**ACTIVITY**
Write out every line below that includes the word "none".

**DATA TO EXAMINE**
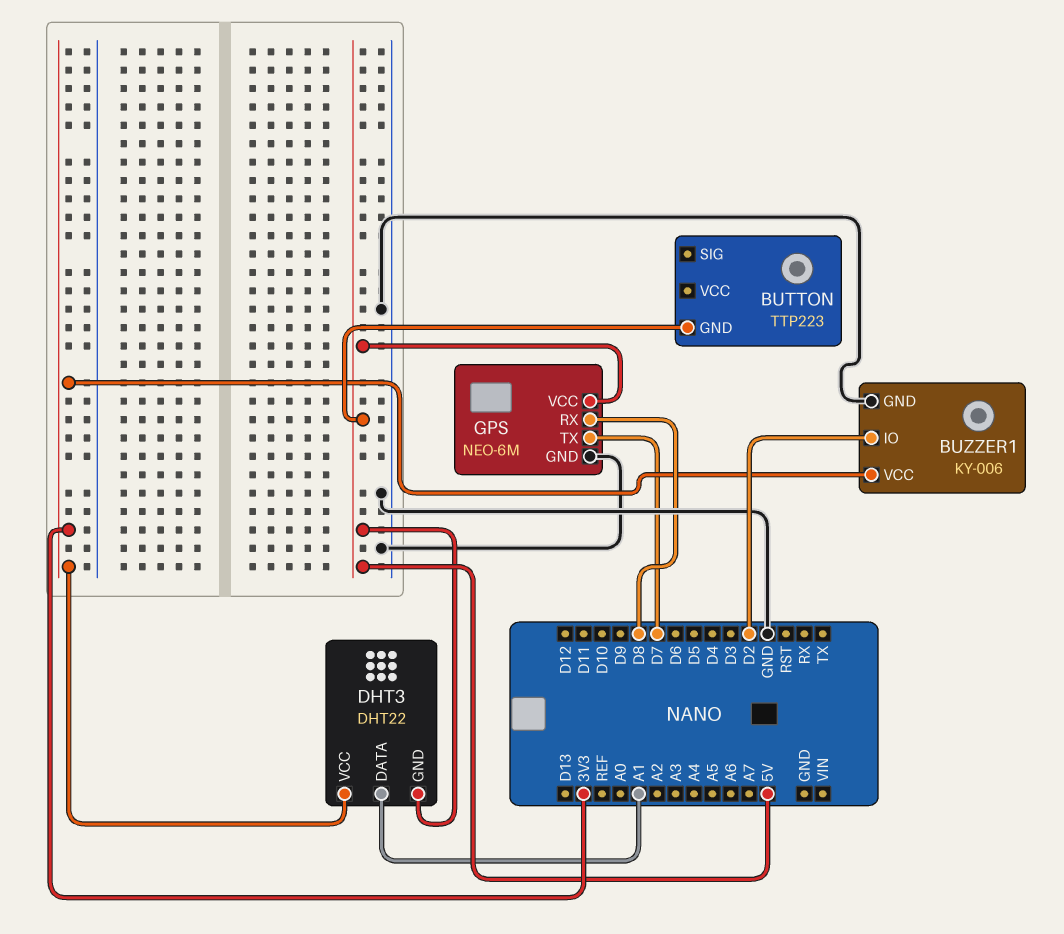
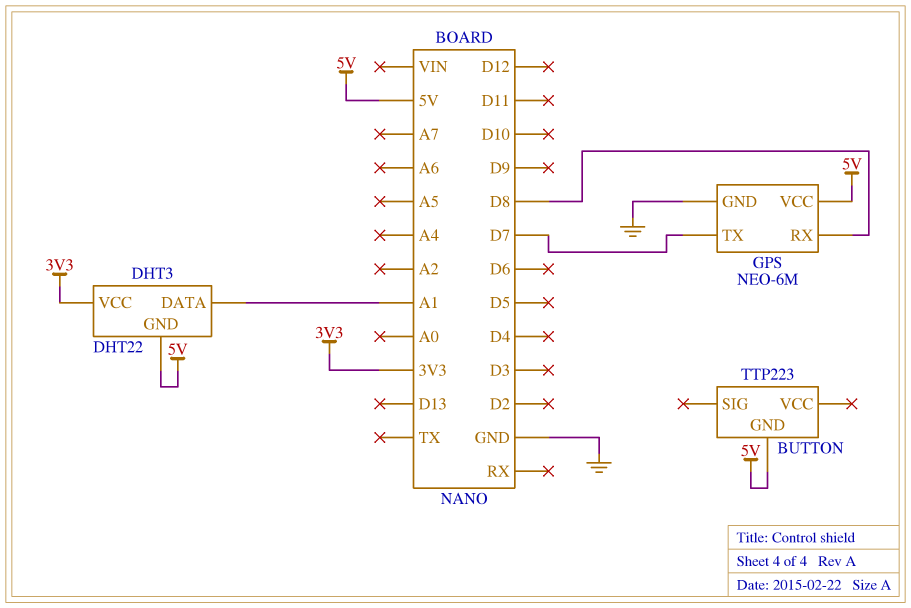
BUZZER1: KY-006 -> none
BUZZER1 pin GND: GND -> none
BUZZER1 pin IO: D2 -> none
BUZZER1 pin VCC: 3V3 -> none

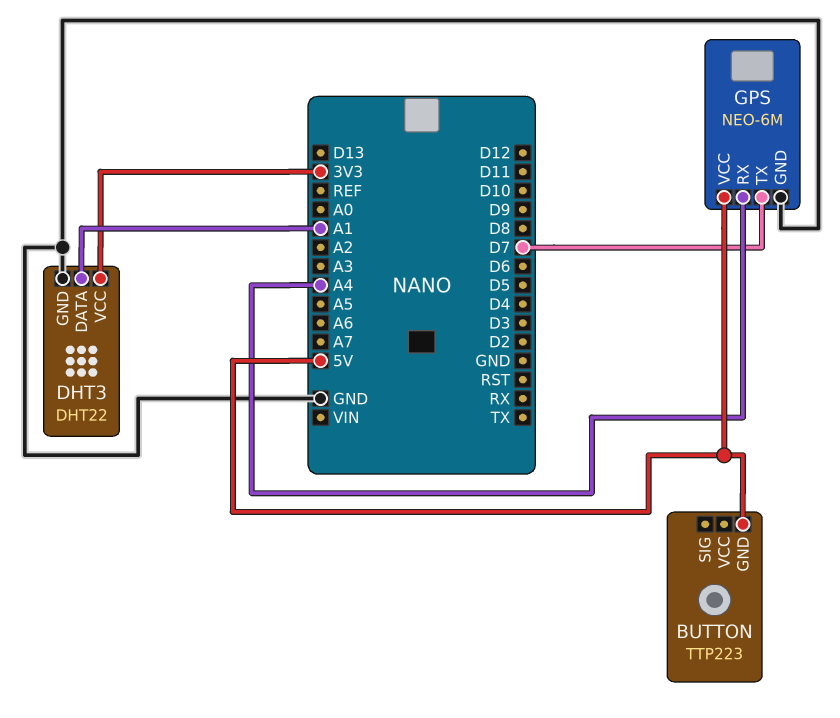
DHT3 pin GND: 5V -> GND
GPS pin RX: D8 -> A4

**RESPONSE AREA**
BUZZER1: KY-006 -> none
BUZZER1 pin GND: GND -> none
BUZZER1 pin IO: D2 -> none
BUZZER1 pin VCC: 3V3 -> none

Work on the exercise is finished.